Version comparison data →
....
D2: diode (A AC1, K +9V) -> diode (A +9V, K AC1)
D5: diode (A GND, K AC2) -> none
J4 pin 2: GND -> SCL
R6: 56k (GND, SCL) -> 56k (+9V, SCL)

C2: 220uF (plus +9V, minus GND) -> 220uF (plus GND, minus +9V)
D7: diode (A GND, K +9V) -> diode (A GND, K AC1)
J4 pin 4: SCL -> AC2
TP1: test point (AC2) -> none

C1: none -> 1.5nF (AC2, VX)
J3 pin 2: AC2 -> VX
....
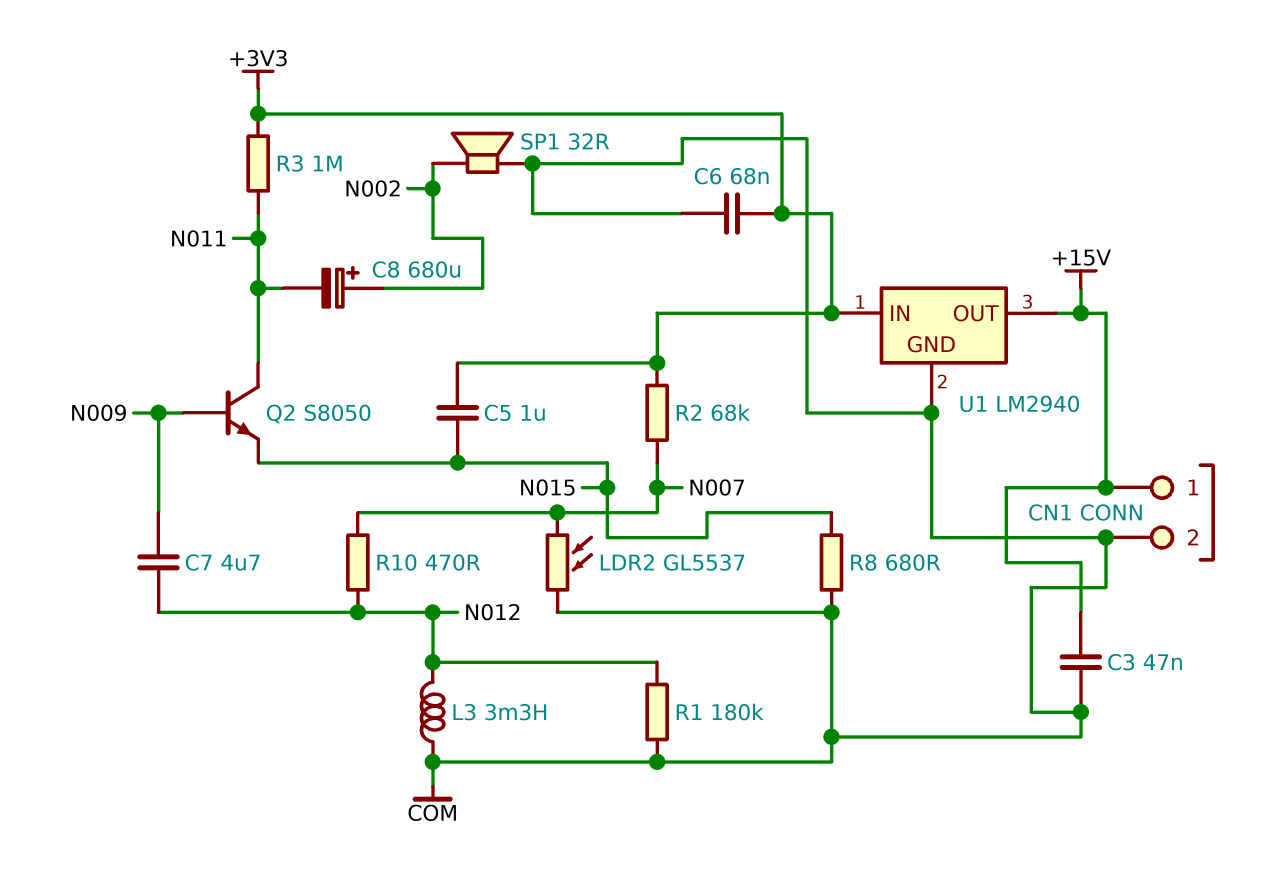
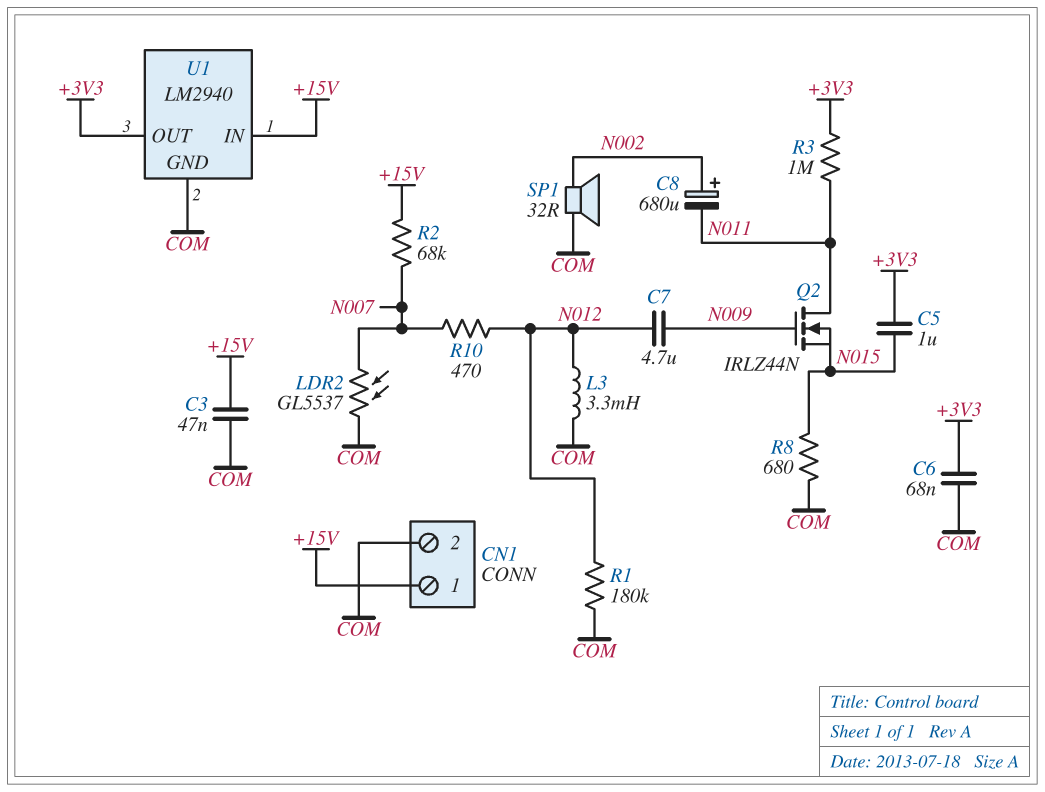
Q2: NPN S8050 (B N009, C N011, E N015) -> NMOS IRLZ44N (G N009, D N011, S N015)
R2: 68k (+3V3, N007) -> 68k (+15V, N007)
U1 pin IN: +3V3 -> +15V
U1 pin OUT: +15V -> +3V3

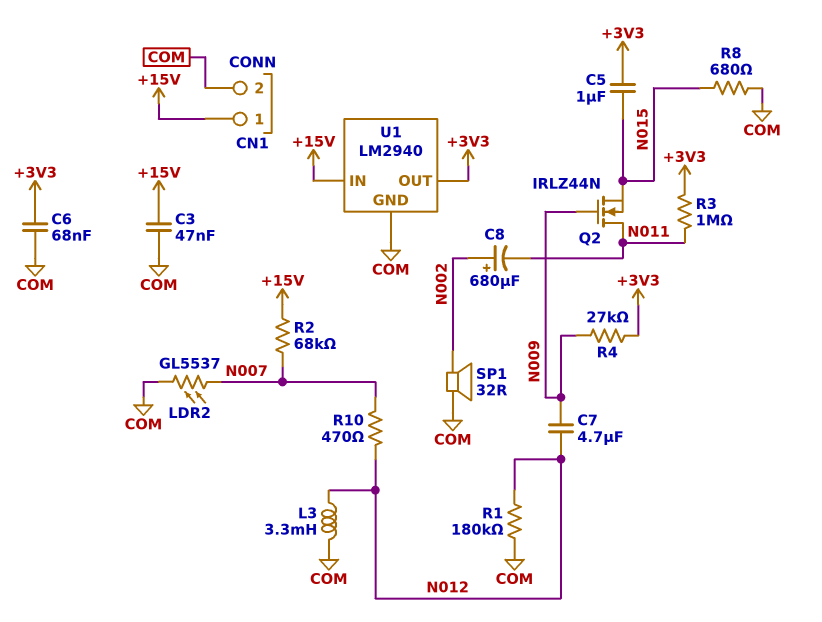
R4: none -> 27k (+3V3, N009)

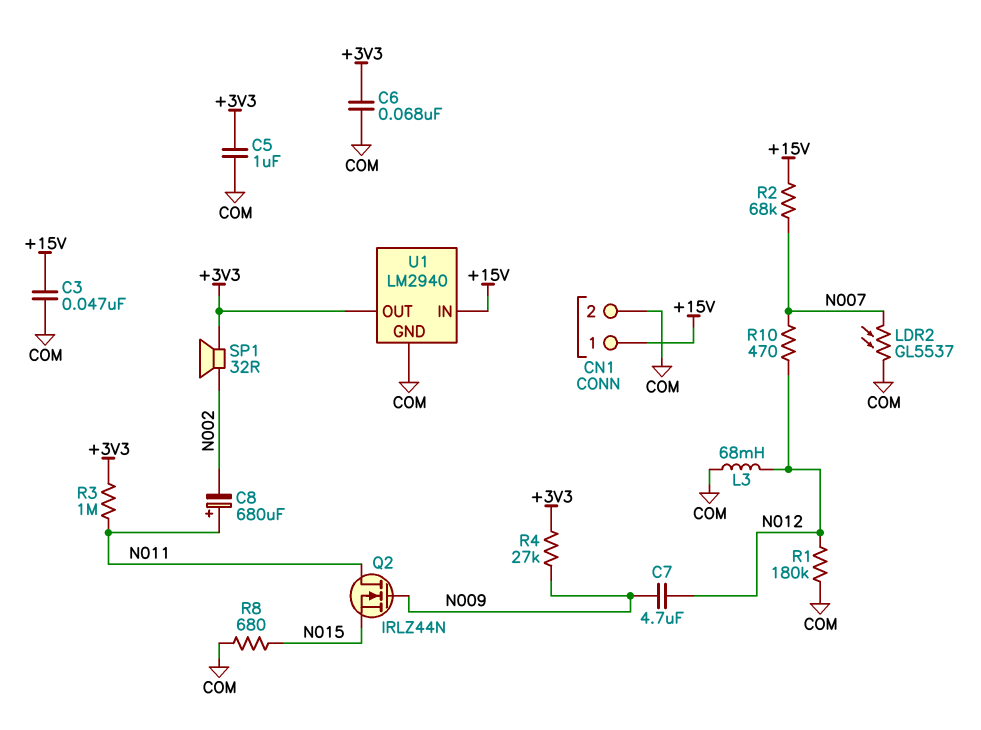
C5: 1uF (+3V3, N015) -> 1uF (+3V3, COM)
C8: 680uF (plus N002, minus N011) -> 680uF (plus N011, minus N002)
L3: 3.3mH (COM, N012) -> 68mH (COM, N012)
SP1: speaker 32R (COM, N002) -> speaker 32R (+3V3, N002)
....
EXERCISE AIM →
The lines above from the one containing "L3: 3.3mH (COM, N012) -> 68mH (COM, N012)" through the one containing "SP1: speaker 32R" are to be set down exactly, and no others.

ANSWER SPACE →
L3: 3.3mH (COM, N012) -> 68mH (COM, N012)
SP1: speaker 32R (COM, N002) -> speaker 32R (+3V3, N002)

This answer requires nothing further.